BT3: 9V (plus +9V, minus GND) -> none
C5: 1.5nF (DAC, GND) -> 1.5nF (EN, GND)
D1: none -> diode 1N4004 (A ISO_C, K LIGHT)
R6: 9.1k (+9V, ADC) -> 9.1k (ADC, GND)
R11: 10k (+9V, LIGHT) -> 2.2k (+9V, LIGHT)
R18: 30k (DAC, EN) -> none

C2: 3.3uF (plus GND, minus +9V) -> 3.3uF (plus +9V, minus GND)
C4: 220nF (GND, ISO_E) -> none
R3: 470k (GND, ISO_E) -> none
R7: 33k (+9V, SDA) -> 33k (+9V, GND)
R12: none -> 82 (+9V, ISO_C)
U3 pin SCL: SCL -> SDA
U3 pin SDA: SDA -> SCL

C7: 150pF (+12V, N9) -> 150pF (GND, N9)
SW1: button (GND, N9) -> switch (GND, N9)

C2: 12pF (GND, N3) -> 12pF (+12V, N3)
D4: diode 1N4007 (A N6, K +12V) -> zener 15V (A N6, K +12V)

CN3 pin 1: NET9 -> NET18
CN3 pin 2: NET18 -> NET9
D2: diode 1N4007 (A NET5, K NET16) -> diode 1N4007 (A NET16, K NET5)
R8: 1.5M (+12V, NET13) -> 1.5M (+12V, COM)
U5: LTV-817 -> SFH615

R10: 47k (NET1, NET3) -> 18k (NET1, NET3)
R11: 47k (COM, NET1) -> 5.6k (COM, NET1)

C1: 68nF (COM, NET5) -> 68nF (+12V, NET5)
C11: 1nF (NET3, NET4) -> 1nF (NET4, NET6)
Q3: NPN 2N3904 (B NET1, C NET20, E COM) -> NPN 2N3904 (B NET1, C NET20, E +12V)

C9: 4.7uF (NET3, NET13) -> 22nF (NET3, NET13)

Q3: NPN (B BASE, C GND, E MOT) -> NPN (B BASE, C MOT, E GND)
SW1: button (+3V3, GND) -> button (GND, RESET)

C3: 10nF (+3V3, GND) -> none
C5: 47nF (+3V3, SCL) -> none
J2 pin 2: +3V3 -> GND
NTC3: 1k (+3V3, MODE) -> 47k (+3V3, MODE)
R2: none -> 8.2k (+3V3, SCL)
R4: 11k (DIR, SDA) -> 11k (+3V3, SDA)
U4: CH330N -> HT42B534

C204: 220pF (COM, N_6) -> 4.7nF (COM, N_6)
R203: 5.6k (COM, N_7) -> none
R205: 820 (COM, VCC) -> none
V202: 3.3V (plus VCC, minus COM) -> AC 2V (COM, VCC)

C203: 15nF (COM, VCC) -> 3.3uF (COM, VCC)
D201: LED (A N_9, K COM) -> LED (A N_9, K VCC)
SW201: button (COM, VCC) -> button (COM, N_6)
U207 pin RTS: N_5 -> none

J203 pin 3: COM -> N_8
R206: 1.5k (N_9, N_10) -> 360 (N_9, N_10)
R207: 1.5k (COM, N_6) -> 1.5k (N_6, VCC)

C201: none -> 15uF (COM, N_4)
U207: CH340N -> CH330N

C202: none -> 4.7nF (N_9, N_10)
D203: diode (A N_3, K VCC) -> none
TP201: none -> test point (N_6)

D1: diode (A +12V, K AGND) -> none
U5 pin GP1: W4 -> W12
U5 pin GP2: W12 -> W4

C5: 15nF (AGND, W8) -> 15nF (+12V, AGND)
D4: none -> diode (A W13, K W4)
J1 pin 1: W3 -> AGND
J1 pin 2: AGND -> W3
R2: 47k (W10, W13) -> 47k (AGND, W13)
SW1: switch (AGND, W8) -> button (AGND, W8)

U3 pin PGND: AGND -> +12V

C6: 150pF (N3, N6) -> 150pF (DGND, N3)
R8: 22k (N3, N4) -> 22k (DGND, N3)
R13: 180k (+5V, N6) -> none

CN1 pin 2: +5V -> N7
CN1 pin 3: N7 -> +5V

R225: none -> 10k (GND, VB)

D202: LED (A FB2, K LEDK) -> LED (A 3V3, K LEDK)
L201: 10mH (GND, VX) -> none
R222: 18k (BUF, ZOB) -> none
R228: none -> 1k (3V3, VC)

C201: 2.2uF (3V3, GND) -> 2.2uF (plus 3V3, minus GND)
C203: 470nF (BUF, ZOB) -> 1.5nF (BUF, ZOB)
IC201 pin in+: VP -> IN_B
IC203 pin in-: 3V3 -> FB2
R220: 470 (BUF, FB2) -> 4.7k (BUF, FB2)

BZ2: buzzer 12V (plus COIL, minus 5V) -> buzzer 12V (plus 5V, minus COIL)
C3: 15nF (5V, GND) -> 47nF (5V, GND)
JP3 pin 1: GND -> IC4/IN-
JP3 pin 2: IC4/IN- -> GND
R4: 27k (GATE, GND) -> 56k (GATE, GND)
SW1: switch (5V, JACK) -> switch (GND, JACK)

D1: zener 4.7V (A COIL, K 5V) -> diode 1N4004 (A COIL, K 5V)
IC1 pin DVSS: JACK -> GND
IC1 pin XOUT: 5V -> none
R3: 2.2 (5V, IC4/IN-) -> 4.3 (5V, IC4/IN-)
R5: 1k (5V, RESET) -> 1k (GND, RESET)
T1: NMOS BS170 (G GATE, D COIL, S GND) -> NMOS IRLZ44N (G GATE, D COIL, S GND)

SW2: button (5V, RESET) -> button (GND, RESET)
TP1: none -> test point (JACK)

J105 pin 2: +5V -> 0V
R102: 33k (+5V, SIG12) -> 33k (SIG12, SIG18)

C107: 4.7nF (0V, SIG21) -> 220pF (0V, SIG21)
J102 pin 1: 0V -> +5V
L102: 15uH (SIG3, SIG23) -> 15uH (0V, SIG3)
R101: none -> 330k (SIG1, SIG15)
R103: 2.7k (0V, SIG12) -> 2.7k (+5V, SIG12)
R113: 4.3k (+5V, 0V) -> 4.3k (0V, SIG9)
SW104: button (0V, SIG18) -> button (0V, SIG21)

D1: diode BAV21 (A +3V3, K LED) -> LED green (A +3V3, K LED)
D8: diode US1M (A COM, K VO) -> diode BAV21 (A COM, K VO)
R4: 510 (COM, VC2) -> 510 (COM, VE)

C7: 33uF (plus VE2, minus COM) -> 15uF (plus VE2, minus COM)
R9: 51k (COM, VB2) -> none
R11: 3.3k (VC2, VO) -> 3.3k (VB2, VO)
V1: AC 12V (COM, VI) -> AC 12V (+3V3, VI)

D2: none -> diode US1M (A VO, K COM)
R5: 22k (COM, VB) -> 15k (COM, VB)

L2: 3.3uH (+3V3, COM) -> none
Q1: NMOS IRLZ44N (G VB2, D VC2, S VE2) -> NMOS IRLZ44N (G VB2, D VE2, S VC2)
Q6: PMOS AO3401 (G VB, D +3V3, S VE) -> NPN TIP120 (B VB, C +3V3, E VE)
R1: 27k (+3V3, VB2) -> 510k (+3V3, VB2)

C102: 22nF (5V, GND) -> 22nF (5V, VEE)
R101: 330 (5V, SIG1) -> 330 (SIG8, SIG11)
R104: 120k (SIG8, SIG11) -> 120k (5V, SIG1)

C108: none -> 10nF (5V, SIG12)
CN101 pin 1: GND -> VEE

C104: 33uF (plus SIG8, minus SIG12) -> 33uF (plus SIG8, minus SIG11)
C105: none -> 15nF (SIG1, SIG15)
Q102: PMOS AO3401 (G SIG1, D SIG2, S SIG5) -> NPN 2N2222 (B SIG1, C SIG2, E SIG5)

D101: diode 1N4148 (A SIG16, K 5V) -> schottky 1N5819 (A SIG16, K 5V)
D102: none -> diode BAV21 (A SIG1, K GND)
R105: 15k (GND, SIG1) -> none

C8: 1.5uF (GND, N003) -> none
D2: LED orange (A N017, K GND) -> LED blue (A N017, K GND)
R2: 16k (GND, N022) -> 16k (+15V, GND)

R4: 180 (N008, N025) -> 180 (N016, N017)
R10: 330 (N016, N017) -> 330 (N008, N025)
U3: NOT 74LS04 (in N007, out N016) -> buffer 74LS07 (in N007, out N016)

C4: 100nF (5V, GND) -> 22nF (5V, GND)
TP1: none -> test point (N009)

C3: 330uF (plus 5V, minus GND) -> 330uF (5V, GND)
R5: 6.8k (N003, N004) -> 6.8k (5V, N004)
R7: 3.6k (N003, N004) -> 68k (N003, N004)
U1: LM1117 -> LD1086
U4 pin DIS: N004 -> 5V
----
Requirement: Read through the entries and copy each line in which "PMOS" appears.

Response box:
Q6: PMOS AO3401 (G VB, D +3V3, S VE) -> NPN TIP120 (B VB, C +3V3, E VE)
Q102: PMOS AO3401 (G SIG1, D SIG2, S SIG5) -> NPN 2N2222 (B SIG1, C SIG2, E SIG5)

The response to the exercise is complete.